**Problem statement**
Look below for the line holding "green carton: 1 -> 2" and the line holding "yellow lemon: 3 -> 0". Transcribe exactly those lines and all lines between them, nothing more.

**Dataset entries**
------------------------------------------------------------

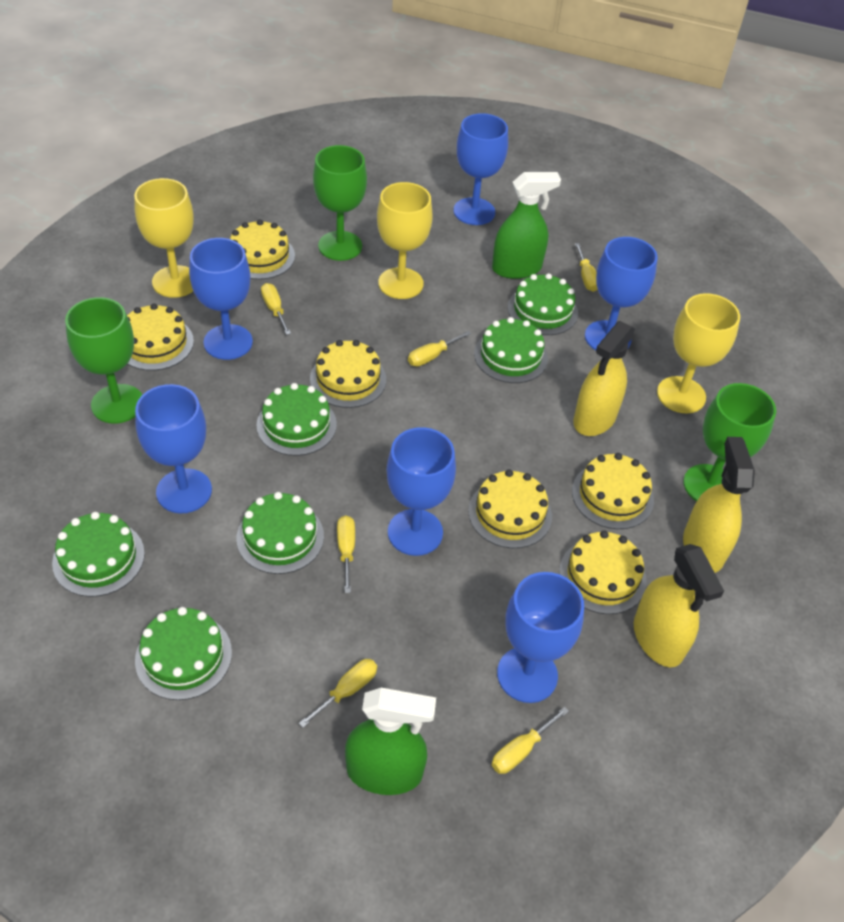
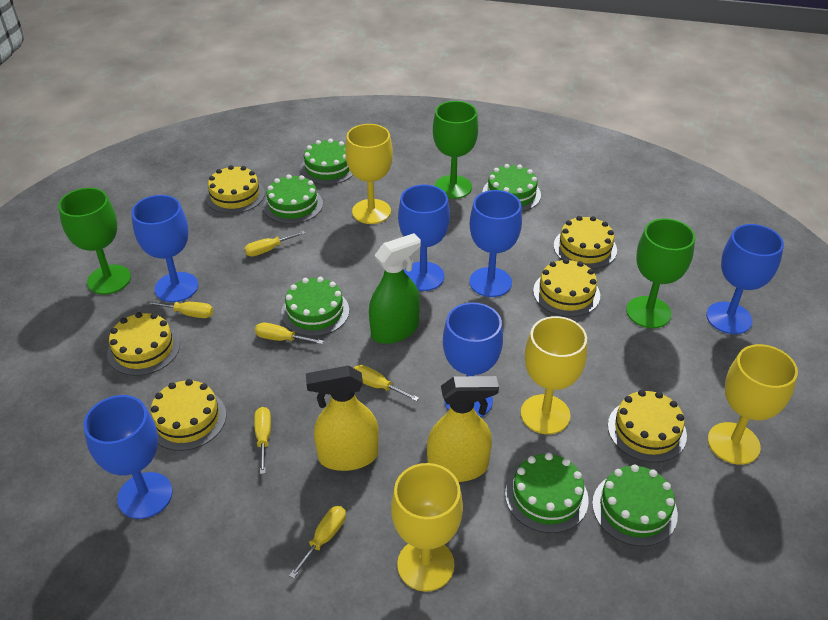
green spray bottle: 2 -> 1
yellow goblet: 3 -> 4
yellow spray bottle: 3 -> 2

------------------------------------------------------------

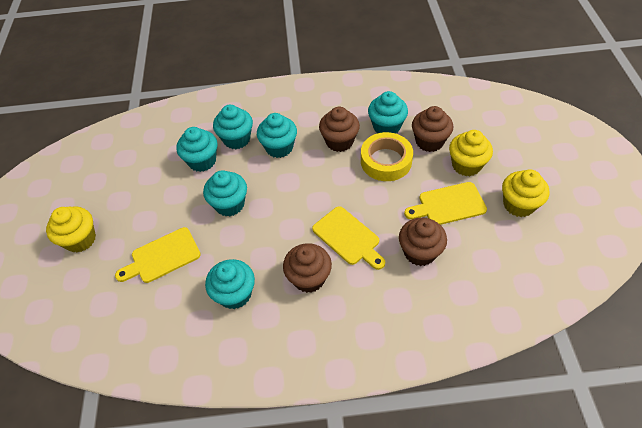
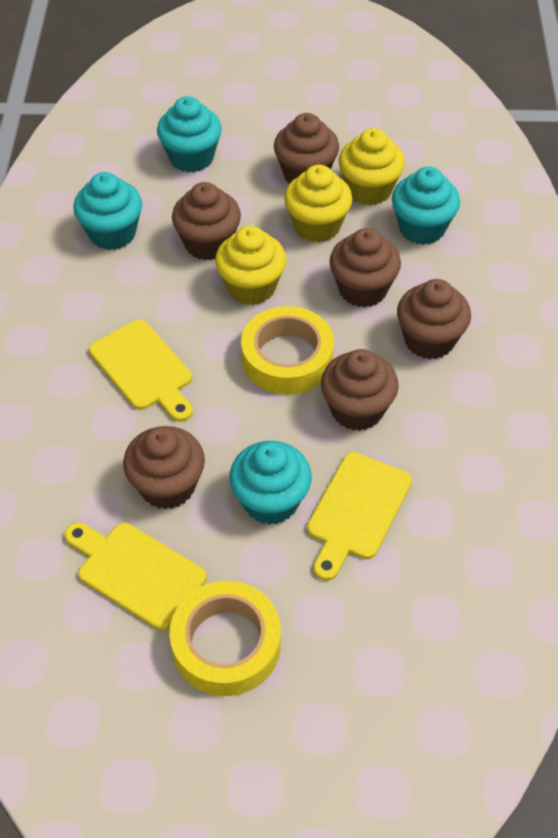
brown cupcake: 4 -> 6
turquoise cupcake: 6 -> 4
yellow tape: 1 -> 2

------------------------------------------------------------

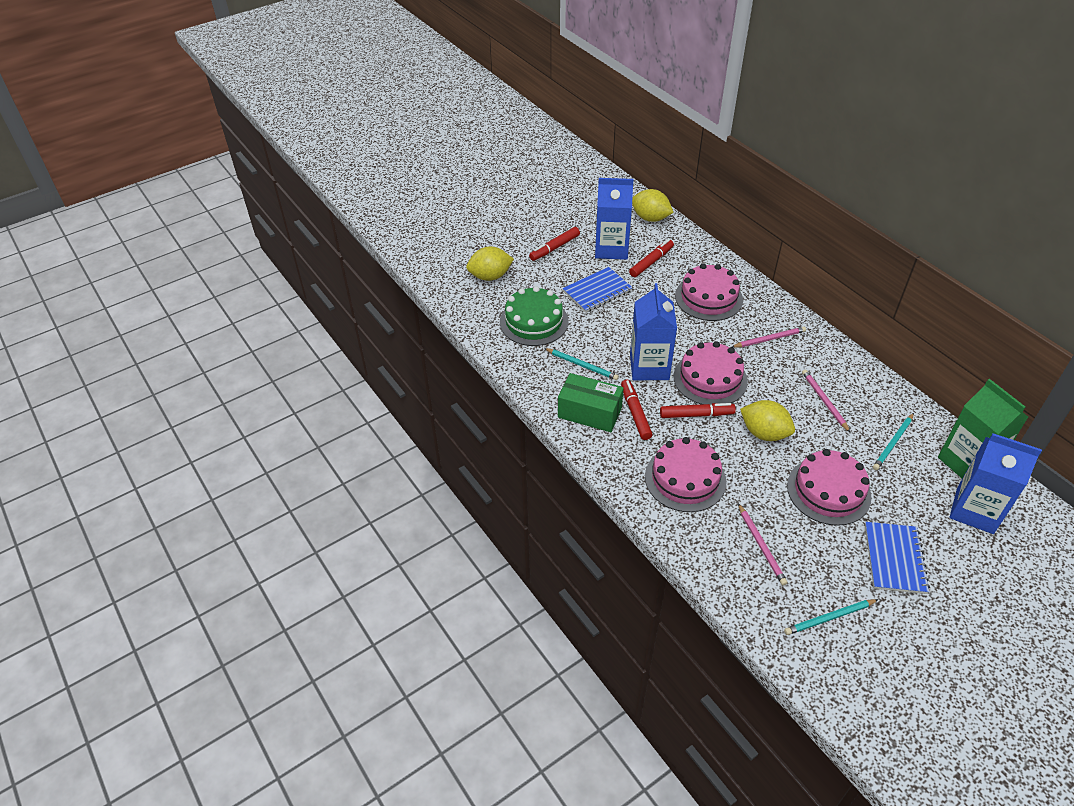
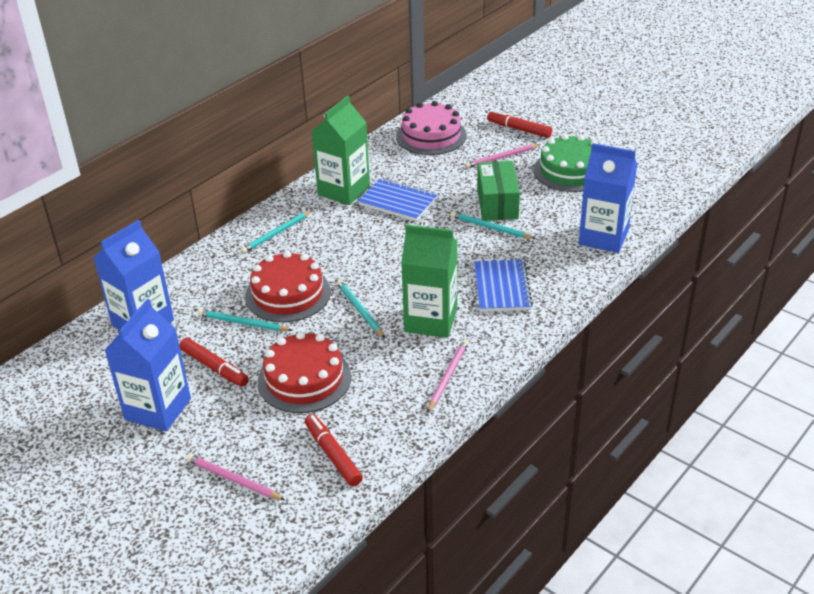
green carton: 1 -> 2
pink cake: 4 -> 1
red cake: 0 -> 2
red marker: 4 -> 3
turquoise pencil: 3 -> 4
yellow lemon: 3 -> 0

------------------------------------------------------------

**Solved exercise**
green carton: 1 -> 2
pink cake: 4 -> 1
red cake: 0 -> 2
red marker: 4 -> 3
turquoise pencil: 3 -> 4
yellow lemon: 3 -> 0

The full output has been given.